(BRIEF):
How many lines below include the word "diamond"? State that number and nothing else.

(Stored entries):
Start of Block

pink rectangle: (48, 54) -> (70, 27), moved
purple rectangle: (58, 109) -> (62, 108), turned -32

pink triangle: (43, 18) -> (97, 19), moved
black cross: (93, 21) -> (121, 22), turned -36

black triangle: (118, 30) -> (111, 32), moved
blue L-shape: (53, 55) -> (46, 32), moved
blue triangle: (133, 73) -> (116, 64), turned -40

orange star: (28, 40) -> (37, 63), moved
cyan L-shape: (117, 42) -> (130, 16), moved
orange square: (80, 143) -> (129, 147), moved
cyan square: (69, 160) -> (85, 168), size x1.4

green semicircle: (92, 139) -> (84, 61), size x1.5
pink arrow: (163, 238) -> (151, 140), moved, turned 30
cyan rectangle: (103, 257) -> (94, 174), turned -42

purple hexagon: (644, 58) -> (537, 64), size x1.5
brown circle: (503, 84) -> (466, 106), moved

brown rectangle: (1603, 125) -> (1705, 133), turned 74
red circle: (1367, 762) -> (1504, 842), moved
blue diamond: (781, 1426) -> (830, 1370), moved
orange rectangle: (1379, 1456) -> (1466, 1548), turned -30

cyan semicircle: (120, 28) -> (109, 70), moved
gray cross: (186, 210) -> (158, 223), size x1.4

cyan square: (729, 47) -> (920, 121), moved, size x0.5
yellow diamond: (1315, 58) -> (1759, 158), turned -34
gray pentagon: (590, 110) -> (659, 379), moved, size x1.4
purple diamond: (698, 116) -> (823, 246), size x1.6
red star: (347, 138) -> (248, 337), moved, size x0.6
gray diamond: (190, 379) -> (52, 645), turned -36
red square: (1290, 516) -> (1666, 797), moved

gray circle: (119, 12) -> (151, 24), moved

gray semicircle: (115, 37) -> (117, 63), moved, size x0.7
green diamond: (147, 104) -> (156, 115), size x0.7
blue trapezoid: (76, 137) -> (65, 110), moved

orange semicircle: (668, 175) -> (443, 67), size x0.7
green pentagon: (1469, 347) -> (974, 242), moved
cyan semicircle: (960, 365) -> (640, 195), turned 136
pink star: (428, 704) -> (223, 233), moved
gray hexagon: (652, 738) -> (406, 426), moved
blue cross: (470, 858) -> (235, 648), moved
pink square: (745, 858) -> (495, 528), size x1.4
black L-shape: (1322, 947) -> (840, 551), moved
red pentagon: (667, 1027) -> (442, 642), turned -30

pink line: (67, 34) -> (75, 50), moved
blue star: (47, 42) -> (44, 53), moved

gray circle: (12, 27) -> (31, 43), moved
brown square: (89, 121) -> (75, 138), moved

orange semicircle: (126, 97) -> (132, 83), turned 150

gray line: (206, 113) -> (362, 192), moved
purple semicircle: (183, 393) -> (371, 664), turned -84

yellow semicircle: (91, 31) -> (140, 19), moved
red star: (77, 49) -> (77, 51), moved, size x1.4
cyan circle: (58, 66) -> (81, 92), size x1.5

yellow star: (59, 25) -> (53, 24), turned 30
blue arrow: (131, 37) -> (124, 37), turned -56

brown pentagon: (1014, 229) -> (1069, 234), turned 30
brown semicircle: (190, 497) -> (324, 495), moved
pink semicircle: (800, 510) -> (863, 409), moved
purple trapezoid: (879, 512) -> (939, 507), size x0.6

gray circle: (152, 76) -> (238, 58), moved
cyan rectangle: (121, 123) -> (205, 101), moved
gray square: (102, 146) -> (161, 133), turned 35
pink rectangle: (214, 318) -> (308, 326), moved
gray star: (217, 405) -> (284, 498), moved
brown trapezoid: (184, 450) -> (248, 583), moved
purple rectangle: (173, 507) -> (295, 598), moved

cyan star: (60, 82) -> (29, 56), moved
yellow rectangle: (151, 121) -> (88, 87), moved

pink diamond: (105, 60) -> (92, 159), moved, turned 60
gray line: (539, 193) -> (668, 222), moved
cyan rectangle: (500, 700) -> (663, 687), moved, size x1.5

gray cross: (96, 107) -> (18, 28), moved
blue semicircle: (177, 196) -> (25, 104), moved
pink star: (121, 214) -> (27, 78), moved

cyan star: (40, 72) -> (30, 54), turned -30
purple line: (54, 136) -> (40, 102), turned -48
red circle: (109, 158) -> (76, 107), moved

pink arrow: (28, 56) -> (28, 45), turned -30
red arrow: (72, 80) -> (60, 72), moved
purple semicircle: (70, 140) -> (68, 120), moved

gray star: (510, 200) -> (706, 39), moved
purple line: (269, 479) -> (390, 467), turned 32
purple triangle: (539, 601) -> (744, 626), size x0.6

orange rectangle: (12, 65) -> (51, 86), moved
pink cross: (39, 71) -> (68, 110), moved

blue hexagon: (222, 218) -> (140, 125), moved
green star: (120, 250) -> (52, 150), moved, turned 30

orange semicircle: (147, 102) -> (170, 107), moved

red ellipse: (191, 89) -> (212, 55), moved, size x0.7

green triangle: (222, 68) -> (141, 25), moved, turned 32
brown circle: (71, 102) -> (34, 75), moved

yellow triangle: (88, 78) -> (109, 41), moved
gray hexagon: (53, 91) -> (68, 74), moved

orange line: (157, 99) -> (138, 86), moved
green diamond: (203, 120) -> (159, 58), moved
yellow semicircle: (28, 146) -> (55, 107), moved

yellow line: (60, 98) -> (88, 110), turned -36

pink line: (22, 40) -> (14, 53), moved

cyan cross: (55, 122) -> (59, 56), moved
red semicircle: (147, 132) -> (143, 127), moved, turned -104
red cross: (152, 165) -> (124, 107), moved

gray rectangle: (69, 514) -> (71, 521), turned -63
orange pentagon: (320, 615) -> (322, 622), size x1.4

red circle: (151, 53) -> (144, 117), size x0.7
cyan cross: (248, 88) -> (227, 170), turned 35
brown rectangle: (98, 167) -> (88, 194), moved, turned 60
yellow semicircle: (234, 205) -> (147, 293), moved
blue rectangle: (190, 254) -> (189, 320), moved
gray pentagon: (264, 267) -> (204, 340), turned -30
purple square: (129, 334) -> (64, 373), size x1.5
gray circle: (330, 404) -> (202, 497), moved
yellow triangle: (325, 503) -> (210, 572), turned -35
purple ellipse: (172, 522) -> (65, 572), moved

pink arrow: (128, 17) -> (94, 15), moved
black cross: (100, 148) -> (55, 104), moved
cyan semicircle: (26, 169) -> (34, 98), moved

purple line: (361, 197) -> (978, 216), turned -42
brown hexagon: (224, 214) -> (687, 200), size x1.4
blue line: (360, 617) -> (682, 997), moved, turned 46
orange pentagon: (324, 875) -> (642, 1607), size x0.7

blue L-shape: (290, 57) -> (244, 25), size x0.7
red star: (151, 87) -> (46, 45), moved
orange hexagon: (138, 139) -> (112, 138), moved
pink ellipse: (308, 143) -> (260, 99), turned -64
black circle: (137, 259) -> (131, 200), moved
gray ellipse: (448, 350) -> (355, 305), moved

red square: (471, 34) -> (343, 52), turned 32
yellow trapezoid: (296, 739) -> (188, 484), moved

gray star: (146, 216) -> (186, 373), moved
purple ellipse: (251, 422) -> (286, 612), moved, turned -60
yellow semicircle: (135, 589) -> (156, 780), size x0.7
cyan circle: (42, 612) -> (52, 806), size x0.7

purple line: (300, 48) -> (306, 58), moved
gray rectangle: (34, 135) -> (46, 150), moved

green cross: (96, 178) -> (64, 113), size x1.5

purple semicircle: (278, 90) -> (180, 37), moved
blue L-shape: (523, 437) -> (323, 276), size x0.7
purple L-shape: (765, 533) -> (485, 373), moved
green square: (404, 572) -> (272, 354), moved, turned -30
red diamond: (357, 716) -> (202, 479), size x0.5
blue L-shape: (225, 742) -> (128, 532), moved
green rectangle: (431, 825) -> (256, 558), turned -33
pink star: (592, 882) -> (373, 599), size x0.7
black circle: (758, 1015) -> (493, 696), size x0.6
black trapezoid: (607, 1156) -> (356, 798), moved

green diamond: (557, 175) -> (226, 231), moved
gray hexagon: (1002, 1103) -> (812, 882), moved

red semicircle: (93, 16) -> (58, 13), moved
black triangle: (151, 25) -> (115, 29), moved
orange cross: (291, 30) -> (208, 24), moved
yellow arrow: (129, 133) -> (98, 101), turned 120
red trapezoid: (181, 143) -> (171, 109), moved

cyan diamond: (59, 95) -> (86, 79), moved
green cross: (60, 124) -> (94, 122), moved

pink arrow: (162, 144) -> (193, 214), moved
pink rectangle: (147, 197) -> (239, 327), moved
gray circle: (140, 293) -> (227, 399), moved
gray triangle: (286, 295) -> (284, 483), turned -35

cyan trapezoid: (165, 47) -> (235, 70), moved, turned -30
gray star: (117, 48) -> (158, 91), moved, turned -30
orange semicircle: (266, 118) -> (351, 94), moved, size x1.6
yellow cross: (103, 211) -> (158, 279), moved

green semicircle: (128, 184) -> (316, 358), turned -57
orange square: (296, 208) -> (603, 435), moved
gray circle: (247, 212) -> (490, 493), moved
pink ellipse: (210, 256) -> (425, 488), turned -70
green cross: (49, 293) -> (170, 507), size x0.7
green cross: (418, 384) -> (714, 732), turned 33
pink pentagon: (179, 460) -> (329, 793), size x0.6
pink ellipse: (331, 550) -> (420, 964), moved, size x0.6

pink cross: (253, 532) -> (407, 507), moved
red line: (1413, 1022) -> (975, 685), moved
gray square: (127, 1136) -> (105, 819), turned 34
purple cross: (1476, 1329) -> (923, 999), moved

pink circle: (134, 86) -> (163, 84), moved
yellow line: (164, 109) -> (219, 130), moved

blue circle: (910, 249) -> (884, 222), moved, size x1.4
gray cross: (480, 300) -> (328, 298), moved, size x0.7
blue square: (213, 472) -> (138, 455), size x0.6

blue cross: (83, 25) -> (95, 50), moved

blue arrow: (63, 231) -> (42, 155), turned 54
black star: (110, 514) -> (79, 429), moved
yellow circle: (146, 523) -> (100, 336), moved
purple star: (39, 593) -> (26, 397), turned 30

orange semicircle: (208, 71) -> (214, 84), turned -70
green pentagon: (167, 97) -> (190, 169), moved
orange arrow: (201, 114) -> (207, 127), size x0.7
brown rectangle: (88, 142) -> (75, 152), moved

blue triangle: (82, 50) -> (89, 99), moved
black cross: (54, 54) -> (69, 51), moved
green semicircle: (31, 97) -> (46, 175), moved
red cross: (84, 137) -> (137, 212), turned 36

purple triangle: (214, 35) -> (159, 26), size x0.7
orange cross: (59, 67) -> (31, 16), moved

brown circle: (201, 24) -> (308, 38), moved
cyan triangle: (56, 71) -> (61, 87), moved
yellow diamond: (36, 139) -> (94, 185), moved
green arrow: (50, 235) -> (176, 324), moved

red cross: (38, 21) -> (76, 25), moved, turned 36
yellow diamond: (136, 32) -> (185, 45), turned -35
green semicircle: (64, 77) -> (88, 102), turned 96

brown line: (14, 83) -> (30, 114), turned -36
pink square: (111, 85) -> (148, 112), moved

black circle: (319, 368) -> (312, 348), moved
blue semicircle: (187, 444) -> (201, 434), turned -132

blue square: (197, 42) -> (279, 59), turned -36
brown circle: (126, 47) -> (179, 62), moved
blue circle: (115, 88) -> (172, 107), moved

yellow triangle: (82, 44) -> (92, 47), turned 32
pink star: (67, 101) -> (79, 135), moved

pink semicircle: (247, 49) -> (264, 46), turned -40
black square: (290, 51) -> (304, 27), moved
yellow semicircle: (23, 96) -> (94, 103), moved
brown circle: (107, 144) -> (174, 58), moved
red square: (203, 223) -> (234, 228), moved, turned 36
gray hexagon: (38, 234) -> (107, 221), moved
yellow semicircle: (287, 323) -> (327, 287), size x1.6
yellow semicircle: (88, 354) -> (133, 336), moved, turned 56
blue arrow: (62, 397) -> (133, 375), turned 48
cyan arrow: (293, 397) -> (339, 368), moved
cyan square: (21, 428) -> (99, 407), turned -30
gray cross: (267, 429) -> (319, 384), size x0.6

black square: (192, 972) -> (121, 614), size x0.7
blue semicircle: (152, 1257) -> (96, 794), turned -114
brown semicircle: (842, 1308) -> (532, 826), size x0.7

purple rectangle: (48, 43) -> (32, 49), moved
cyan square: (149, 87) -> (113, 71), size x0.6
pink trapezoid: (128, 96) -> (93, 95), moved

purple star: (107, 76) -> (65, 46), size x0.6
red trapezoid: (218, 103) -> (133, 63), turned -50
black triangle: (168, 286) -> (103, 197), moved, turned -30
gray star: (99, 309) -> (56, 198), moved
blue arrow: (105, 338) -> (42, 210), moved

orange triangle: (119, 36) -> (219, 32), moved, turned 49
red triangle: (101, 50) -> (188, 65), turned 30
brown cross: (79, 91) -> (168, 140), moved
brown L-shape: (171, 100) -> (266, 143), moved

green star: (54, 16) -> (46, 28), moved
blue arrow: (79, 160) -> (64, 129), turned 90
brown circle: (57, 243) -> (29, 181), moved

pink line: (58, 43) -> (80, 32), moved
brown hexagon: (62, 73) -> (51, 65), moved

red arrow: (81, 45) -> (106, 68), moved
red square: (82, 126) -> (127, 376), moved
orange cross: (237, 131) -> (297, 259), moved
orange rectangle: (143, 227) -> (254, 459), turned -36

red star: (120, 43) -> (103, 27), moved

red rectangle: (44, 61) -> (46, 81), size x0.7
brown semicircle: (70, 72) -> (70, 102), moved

End of Block

(OUTPUT FOR THIS EXERCISE):
12